◆ Work item
Only the closing portion of the entries is to be reproduced: the line containing "[501, 388, 563, 446]" through the very last line, exactly as written.

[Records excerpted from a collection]
# # # # # # #

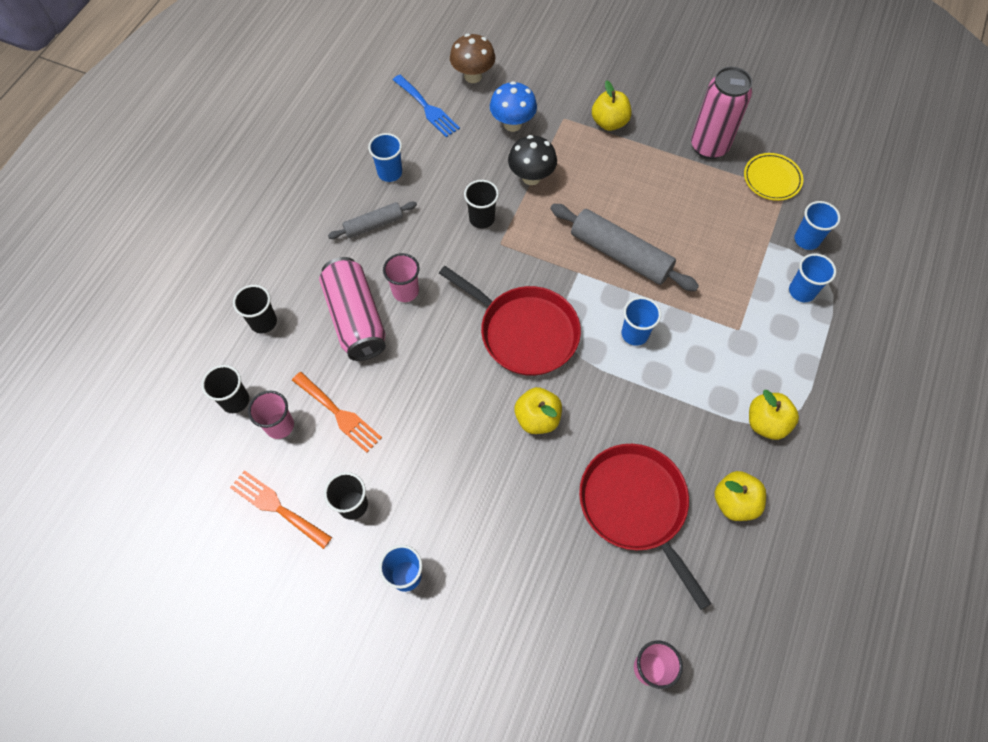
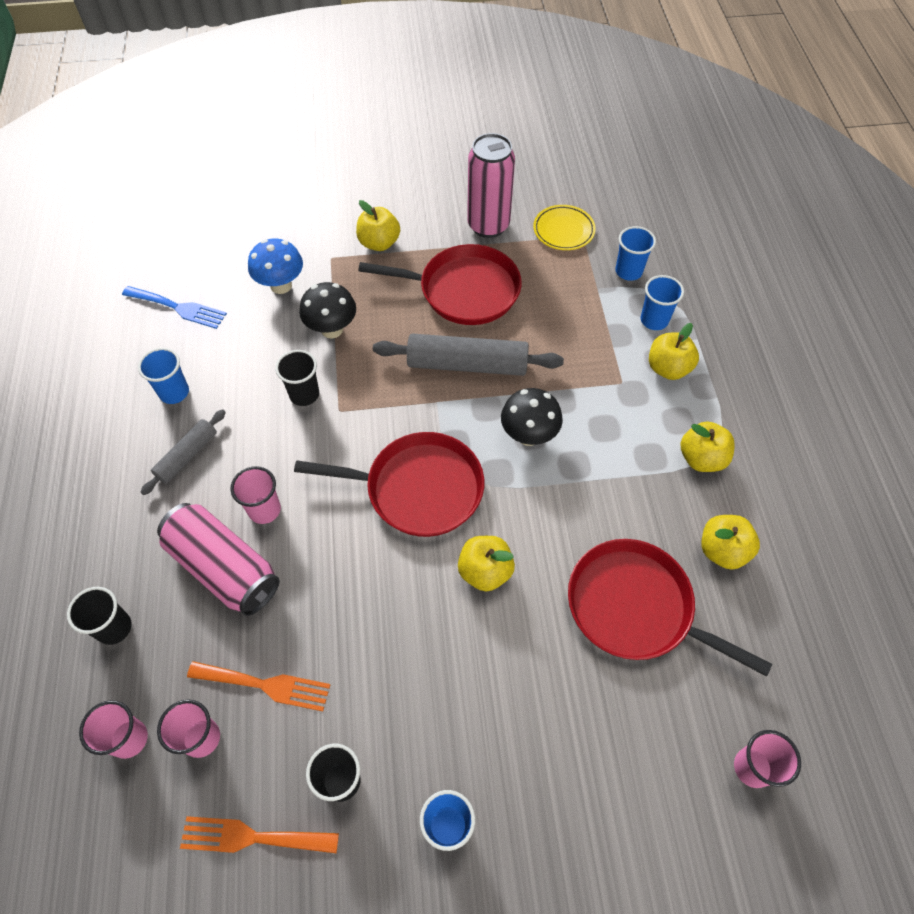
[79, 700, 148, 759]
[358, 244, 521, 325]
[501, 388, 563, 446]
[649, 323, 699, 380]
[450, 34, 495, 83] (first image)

# # # # # # #

◆ Solution for this task
[501, 388, 563, 446]
[649, 323, 699, 380]
[450, 34, 495, 83] (first image)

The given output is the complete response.